(Shape state change listings)
*** Block opens ***
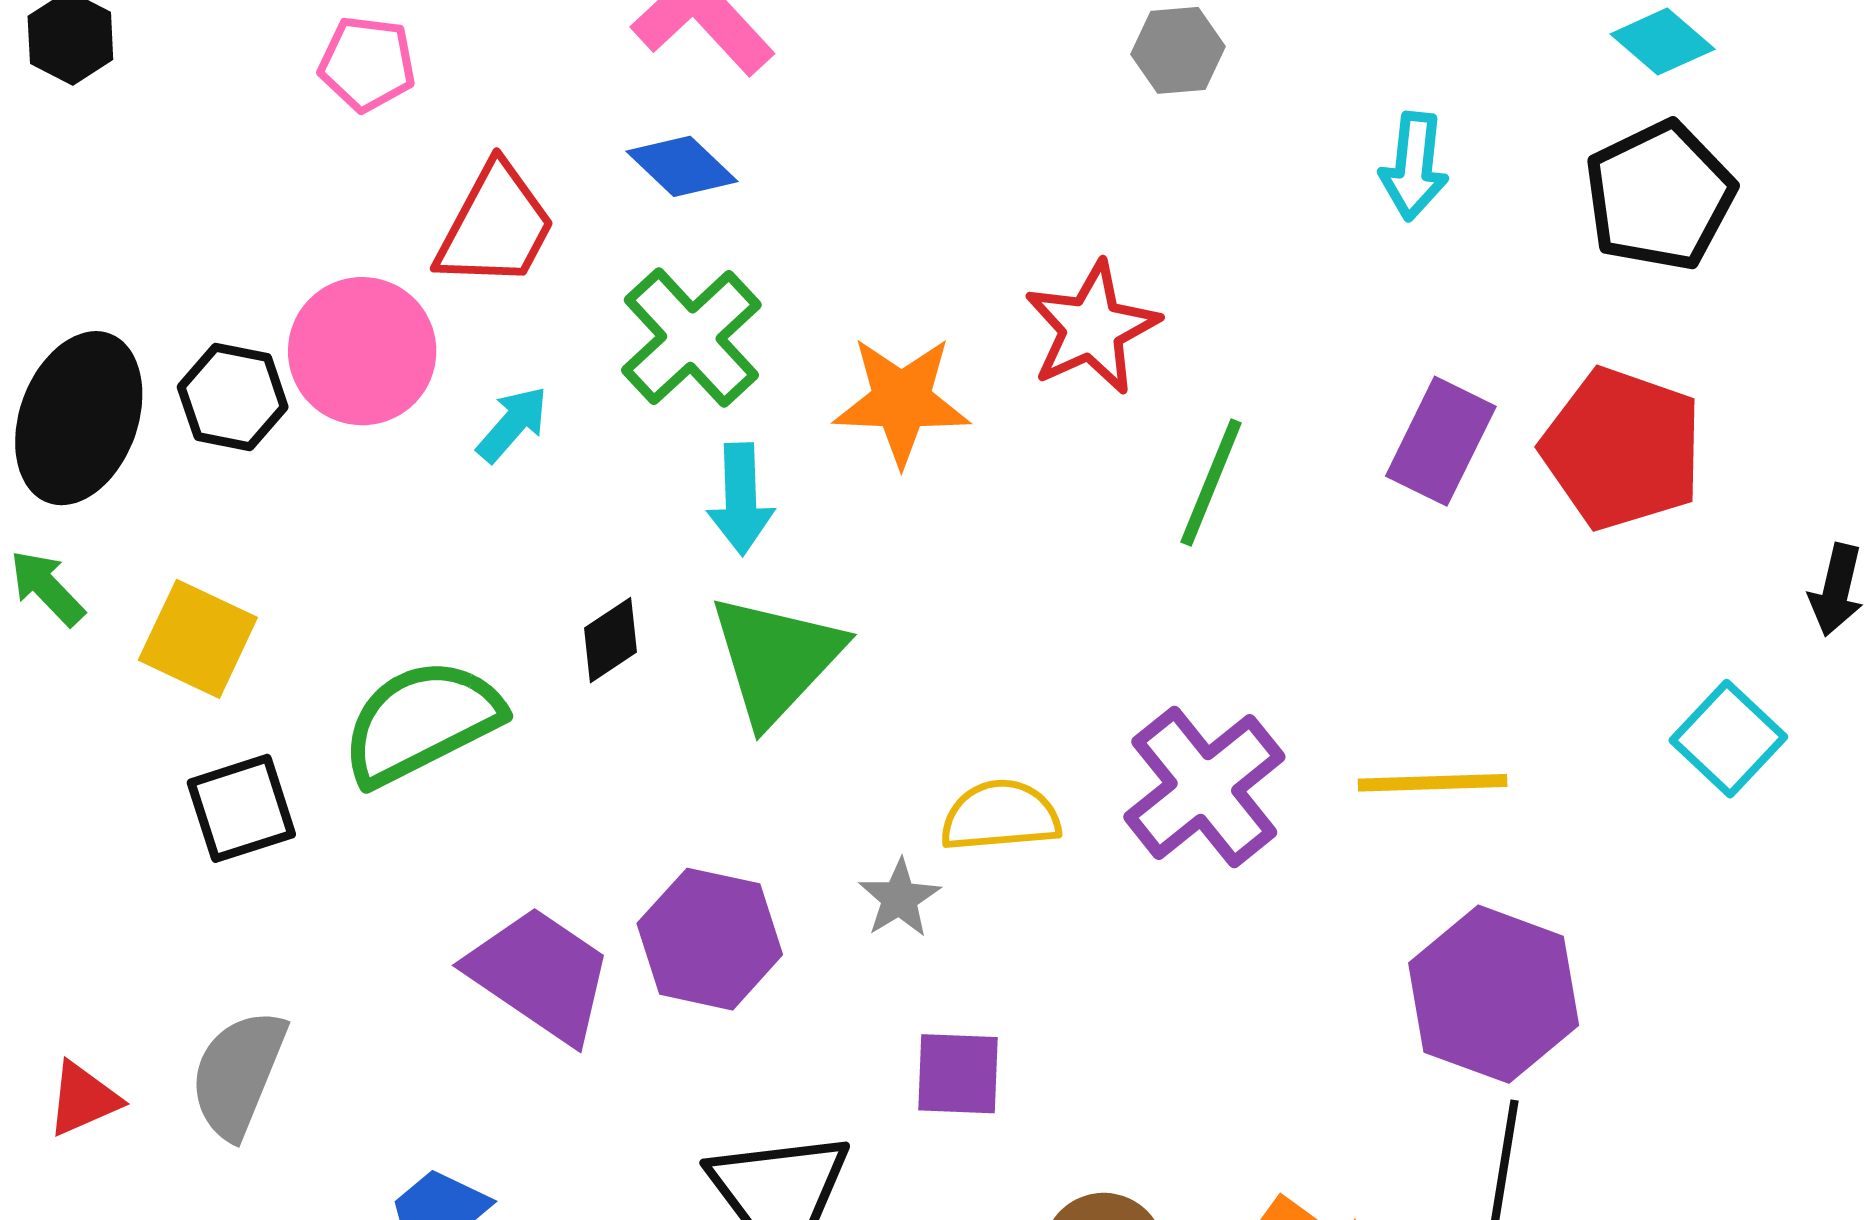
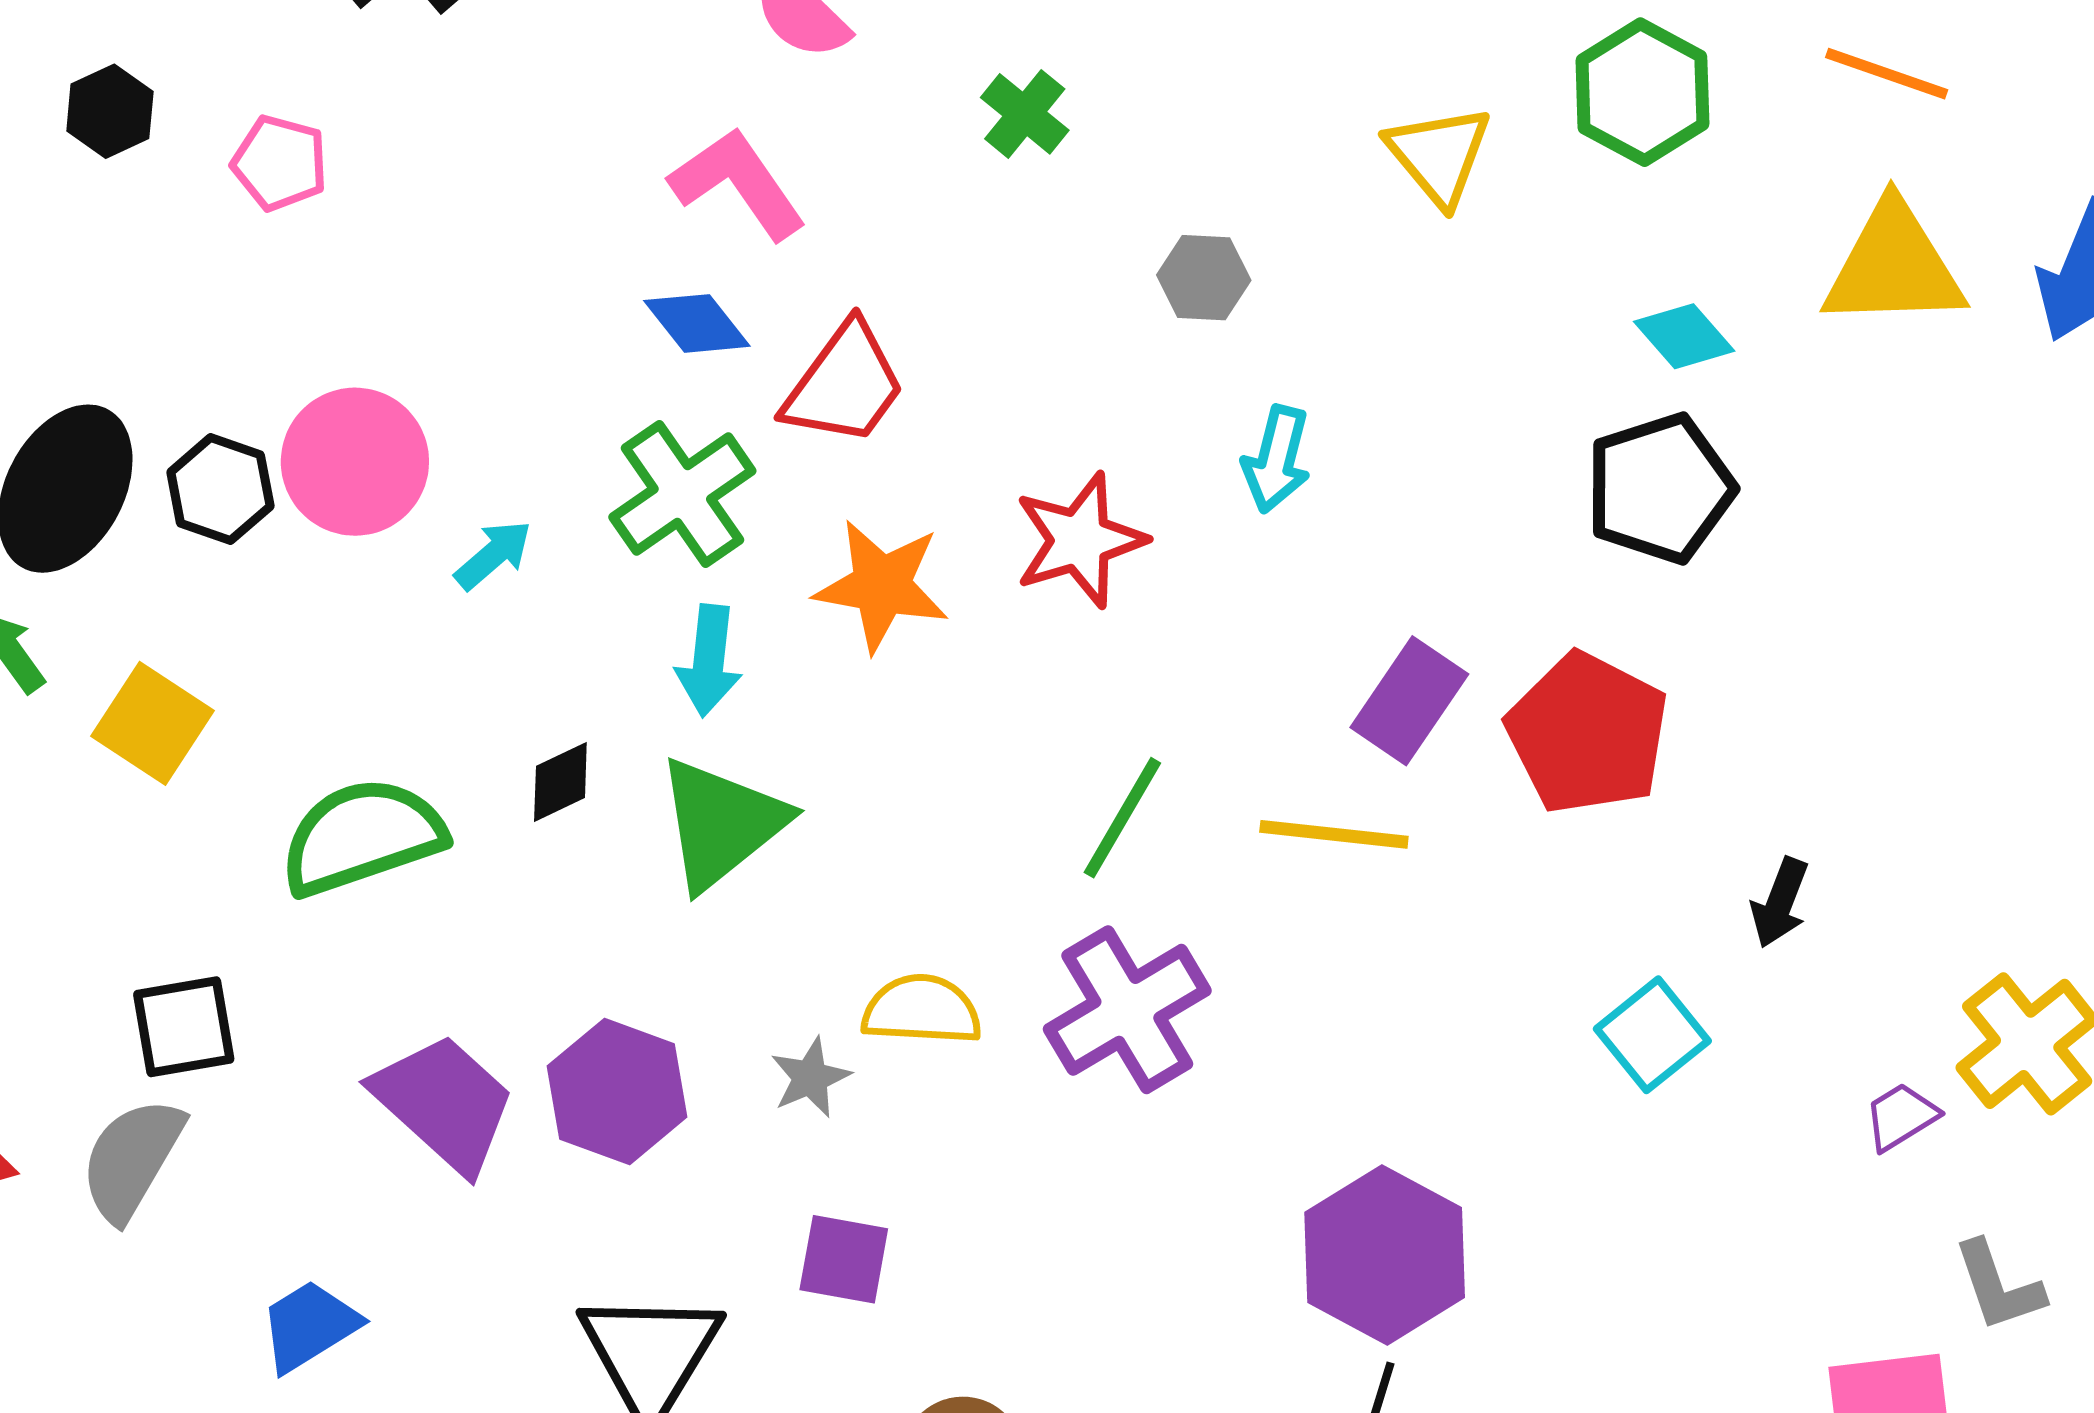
pink pentagon: (367, 64) -> (280, 163), moved
cyan arrow: (1414, 166) -> (1277, 459), moved
red trapezoid: (496, 226) -> (844, 384), moved
green line: (1211, 482) -> (1122, 818), moved
yellow line: (1433, 783) -> (1334, 834), moved
black square: (241, 808) -> (184, 1027), moved

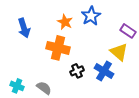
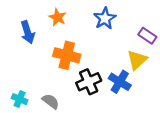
orange star: (65, 22) -> (58, 17), moved
yellow triangle: (119, 52) -> (137, 60), turned 36
black cross: (77, 71) -> (89, 82), size x1.5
*** Block closes ***
**What the task asks:**
Word for word, repeat only the lines from the line containing "yellow line: (1433, 783)" through the end of the data, without any pictures.

**Solution below:**
yellow line: (1433, 783) -> (1334, 834), moved
black square: (241, 808) -> (184, 1027), moved

orange star: (65, 22) -> (58, 17), moved
yellow triangle: (119, 52) -> (137, 60), turned 36
black cross: (77, 71) -> (89, 82), size x1.5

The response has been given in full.